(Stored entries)
----

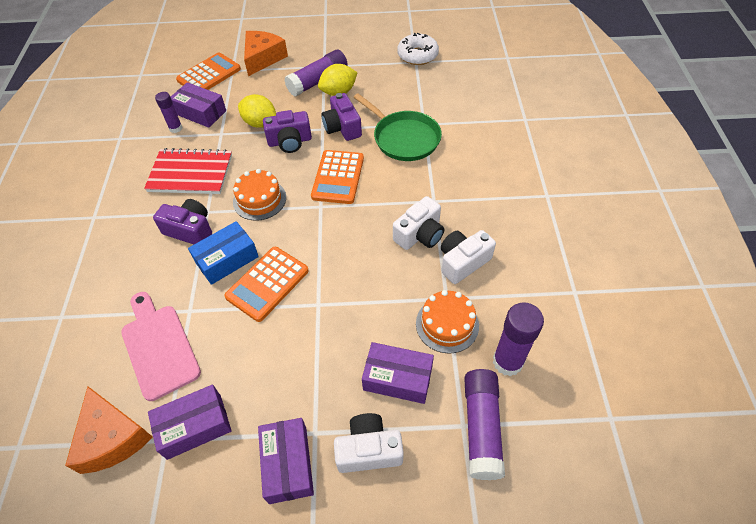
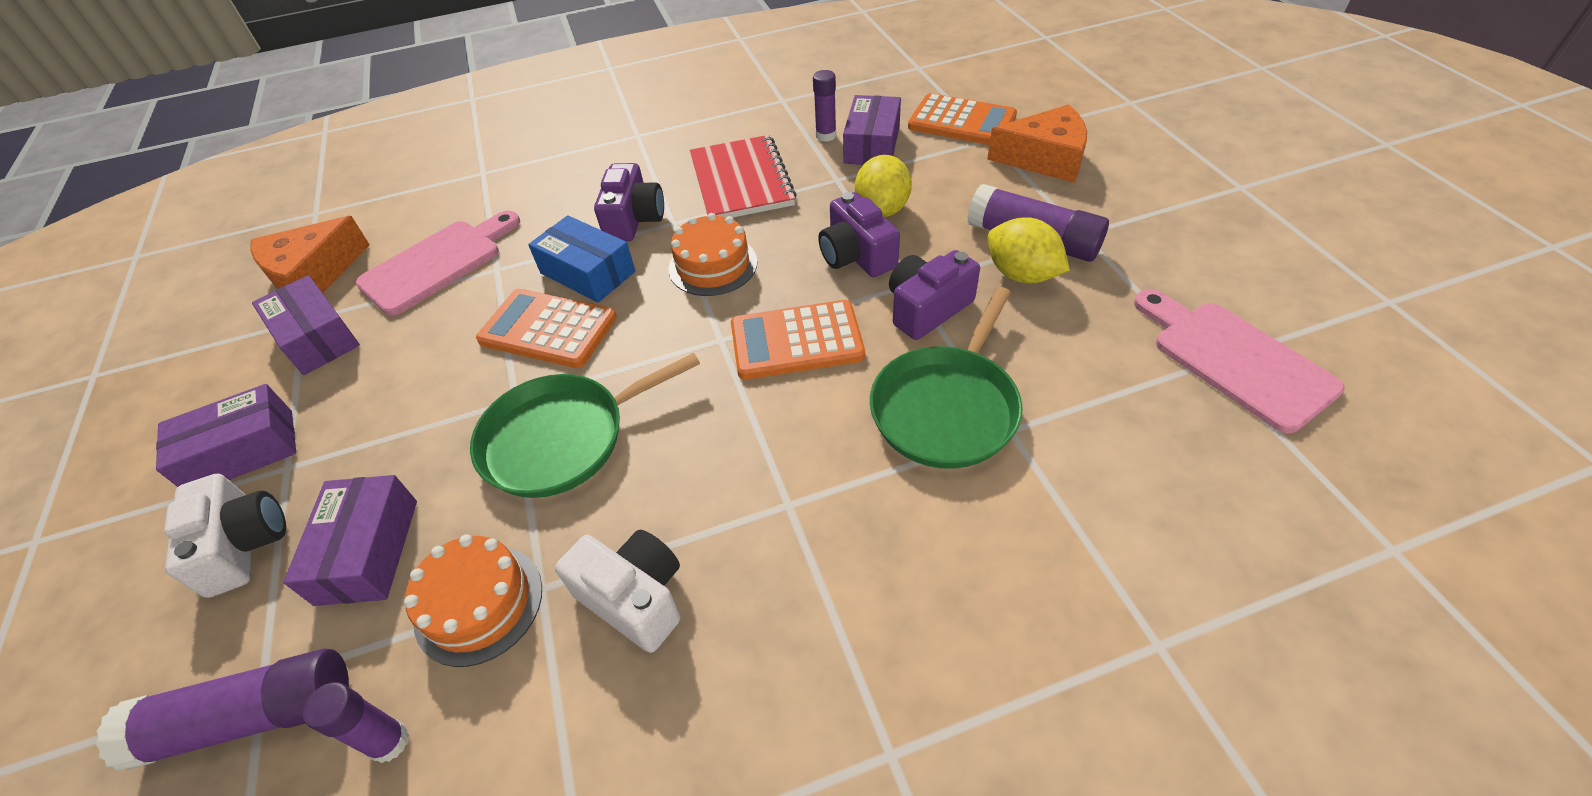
camera: 75 degrees right, 5 degrees down
white camera [393,196,444,250] -> none
white donut [397,33,439,65] -> pink cutting board [1134,289,1345,433]
purple glue stick [493,302,544,376] -> purple glue stick [303,682,409,763], size x0.60
none -> green pan [470,353,700,498]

----

_What you will do:_ Type the entries above out again exactly, with no pictures.

_Result for this exercise:_
camera: 75 degrees right, 5 degrees down
white camera [393,196,444,250] -> none
white donut [397,33,439,65] -> pink cutting board [1134,289,1345,433]
purple glue stick [493,302,544,376] -> purple glue stick [303,682,409,763], size x0.60
none -> green pan [470,353,700,498]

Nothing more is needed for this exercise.